WORK INSTRUCTION: Within the listing below, how many lines include the string "camera"? Reply with only the number.

PROVIDED INFORMATION:
Content starts

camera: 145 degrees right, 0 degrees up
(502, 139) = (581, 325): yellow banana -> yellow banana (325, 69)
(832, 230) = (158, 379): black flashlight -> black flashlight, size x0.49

Content ends
Content starts

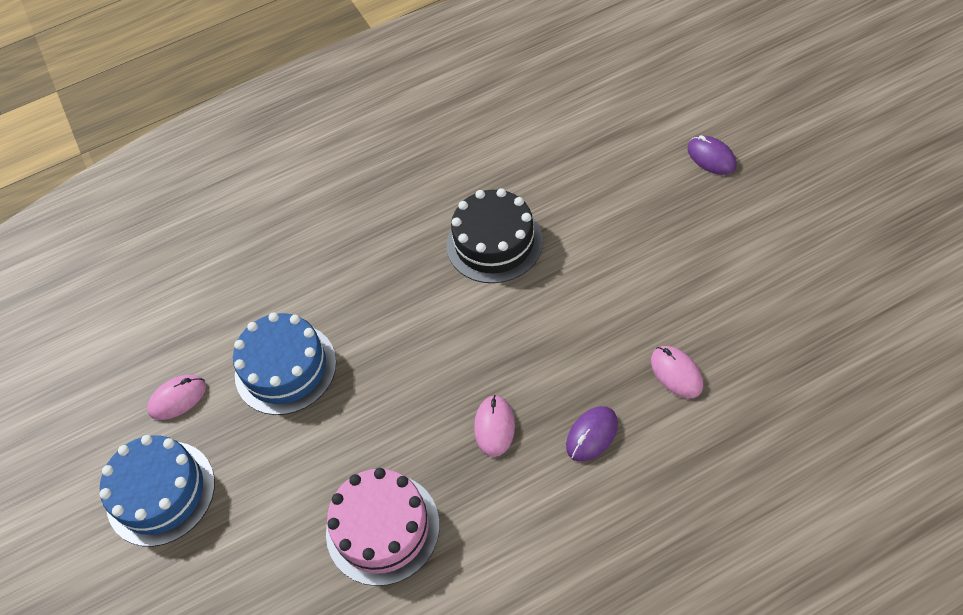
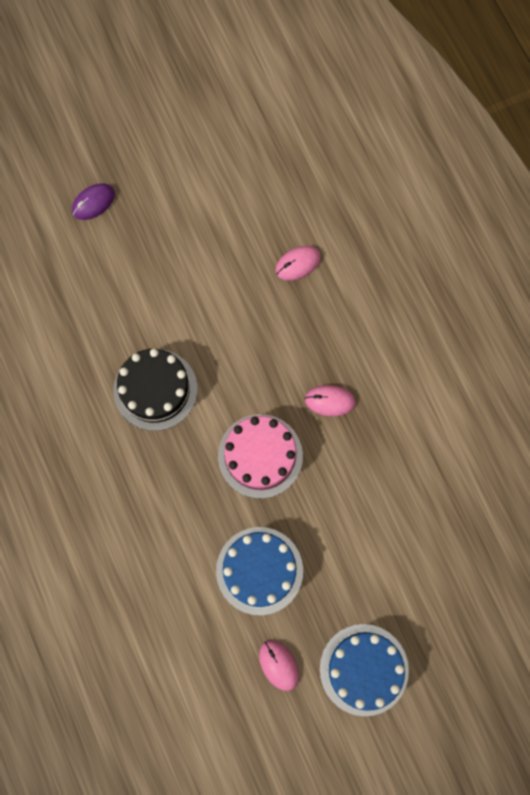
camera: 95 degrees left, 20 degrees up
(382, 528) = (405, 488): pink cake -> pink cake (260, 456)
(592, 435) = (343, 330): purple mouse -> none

Content ends

TASK SOLUTION: 2